§ **AIM OF THE TASK**
The answer is to be the lines below that lie between the line holding "blue circle: (188, 288) -> (224, 381), moved" and the line holding "green star: (297, 189) -> (371, 170), moved", inclusive, transcribed exactly and free of pictures.
[[ SUPPLIED DATA, beginning ]]
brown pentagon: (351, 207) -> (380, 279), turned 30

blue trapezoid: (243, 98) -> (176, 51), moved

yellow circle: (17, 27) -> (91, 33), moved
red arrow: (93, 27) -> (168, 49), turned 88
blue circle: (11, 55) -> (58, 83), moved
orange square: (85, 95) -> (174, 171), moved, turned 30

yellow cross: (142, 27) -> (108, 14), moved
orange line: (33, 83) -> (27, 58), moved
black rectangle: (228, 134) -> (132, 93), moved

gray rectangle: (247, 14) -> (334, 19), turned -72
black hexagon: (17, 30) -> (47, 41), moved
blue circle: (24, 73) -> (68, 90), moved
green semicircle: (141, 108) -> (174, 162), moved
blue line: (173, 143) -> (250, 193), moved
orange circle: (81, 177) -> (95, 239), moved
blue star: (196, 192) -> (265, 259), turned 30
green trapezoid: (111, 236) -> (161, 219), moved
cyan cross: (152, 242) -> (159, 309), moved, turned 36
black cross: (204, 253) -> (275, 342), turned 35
[[ SUPPLIED DATA, end ]]
[[ SUPPLIED DATA, beginning ]]
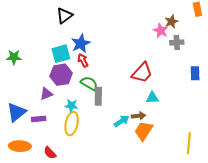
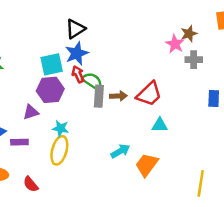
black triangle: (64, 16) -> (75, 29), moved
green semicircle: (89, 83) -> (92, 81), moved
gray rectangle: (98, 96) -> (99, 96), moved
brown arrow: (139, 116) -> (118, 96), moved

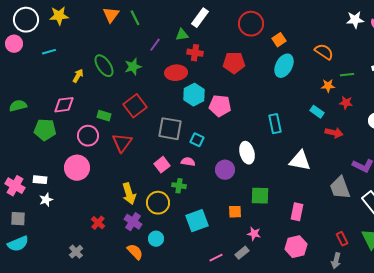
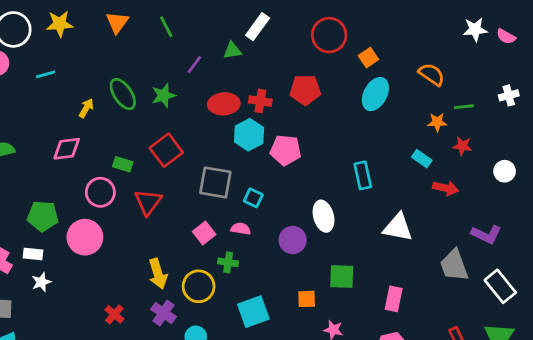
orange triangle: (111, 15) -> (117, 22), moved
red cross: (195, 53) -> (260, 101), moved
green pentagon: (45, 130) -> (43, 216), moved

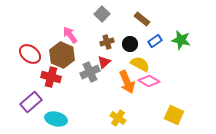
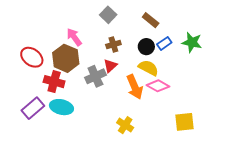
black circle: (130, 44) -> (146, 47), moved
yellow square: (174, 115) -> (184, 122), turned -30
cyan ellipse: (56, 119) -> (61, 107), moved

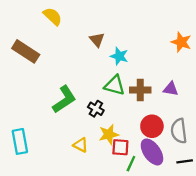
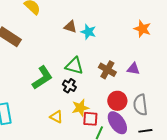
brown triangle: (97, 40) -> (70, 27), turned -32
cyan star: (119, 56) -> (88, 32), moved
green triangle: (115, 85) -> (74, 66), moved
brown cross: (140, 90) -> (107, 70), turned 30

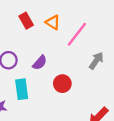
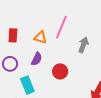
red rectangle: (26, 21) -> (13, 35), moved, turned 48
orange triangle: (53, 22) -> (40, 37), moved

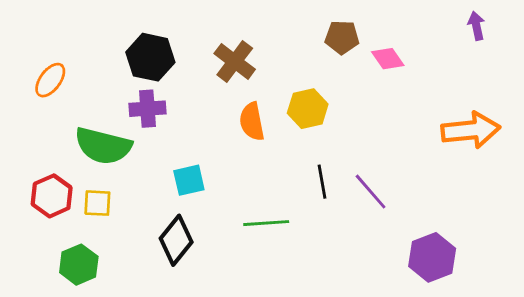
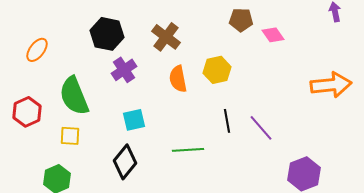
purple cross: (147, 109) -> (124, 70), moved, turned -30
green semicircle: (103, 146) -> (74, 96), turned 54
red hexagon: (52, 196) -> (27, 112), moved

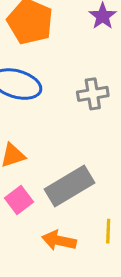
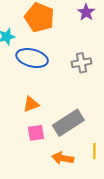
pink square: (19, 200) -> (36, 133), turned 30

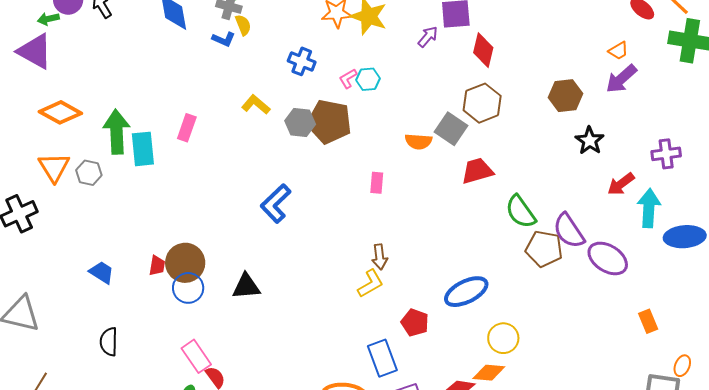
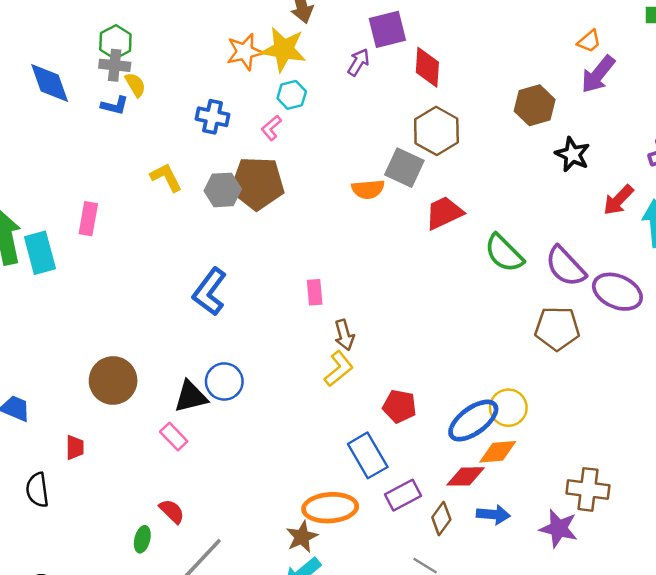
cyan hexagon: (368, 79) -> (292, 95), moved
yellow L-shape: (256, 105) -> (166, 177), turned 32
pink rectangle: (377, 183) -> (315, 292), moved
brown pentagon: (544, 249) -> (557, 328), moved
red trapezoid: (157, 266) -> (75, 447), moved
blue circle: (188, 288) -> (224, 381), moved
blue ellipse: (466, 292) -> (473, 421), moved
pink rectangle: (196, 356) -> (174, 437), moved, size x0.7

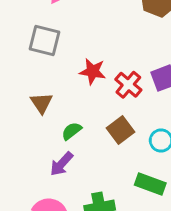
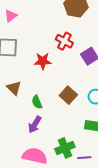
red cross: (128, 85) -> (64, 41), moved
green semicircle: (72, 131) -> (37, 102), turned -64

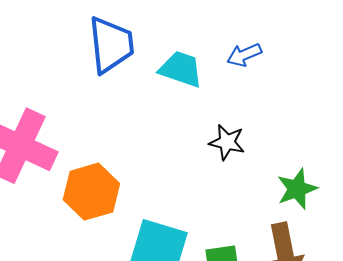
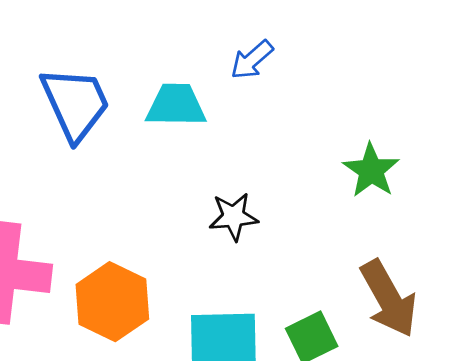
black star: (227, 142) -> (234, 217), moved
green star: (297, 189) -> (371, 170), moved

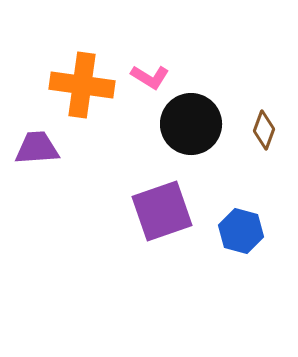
[[ SUPPLIED DATA, end ]]
§ **REPLY TO THE EXERCISE**
blue circle: (188, 288) -> (224, 381), moved
blue ellipse: (466, 292) -> (473, 421), moved
pink rectangle: (196, 356) -> (174, 437), moved, size x0.7

red cross: (128, 85) -> (64, 41), moved
green semicircle: (72, 131) -> (37, 102), turned -64

black star: (227, 142) -> (234, 217), moved
green star: (297, 189) -> (371, 170), moved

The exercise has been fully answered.